PROMPT: Pull out every line of the listing that contains the string "beses", and copy each one unchanged.

INFORMATION SHOWN:
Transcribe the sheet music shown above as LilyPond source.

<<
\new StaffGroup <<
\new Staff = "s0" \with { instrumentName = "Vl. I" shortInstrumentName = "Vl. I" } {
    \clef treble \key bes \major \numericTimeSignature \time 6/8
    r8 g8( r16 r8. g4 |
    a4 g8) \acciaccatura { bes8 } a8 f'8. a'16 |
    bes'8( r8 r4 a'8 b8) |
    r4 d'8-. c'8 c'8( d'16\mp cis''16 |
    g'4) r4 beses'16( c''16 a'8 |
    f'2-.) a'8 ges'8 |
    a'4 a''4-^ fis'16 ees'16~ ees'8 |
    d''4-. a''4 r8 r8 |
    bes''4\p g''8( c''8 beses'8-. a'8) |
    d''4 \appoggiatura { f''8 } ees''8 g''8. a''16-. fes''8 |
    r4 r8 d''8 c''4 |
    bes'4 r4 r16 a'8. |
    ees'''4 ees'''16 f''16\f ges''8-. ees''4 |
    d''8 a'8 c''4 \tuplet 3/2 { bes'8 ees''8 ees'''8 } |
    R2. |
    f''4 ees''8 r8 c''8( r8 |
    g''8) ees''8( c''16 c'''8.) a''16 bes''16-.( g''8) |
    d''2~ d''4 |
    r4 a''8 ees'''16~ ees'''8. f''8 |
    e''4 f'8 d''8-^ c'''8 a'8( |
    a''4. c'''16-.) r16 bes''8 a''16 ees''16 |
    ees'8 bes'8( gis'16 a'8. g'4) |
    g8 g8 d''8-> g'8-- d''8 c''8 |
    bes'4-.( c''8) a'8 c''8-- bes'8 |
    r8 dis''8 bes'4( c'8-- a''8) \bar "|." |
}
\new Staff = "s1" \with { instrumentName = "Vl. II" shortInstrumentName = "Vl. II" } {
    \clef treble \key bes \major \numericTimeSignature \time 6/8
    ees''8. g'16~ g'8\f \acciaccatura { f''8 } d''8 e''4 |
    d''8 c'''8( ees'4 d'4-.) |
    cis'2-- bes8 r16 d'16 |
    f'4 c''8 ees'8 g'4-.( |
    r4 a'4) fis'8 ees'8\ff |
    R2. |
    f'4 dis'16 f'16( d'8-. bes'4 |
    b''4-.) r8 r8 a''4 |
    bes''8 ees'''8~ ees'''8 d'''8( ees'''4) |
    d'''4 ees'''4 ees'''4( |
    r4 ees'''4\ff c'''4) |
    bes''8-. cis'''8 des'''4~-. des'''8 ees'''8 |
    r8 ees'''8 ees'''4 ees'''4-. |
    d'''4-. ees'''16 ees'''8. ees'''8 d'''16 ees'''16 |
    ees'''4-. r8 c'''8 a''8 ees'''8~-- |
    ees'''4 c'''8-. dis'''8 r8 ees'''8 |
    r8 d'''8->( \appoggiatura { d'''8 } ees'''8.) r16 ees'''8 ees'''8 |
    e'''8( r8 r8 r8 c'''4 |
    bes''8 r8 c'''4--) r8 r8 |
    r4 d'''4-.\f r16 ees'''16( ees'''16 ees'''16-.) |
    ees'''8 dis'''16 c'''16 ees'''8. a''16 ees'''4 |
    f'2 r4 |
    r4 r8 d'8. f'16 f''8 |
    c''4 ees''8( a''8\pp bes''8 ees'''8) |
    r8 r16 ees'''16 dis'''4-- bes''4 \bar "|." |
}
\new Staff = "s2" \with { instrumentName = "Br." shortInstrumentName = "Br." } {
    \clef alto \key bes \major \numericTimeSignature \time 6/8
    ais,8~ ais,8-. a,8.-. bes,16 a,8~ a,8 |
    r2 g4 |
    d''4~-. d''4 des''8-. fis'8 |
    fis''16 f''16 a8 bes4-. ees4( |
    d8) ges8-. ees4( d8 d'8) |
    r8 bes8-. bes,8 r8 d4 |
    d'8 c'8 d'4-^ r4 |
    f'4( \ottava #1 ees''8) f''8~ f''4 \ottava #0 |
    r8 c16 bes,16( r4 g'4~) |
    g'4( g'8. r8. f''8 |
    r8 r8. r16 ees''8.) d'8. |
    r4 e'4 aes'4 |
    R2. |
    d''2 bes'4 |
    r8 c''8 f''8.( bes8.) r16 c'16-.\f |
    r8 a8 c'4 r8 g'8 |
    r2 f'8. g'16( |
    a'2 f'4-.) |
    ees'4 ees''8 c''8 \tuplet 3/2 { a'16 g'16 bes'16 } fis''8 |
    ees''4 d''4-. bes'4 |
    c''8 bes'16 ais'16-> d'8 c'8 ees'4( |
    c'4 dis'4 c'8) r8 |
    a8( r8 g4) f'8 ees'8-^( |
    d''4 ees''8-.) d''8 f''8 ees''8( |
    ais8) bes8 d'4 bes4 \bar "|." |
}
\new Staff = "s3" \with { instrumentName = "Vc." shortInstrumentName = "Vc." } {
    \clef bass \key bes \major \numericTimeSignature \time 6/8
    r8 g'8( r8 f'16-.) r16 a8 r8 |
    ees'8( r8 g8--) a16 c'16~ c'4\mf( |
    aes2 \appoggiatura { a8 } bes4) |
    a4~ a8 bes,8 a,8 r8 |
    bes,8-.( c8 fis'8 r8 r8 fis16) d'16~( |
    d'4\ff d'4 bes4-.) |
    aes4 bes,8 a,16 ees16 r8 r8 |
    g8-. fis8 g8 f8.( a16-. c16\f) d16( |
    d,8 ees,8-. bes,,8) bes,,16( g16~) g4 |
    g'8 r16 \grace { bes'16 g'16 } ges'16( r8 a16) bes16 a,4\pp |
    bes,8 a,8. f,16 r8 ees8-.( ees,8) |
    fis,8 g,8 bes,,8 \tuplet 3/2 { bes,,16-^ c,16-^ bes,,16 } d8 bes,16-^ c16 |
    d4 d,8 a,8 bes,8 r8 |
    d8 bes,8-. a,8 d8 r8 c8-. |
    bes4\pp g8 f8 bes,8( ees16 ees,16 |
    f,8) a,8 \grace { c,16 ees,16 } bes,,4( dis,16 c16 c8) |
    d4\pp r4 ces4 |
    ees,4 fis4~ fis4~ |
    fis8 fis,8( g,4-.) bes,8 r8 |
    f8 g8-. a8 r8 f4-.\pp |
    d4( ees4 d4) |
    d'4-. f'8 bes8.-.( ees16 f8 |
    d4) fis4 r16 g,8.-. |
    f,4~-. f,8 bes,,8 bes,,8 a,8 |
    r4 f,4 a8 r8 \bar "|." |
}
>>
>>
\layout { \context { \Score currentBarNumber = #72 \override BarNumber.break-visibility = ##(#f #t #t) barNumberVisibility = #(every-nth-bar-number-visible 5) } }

TASK OUTPUT:
    g'4) r4 beses'16( c''16 a'8 |
    bes''4\p g''8( c''8 beses'8-. a'8) |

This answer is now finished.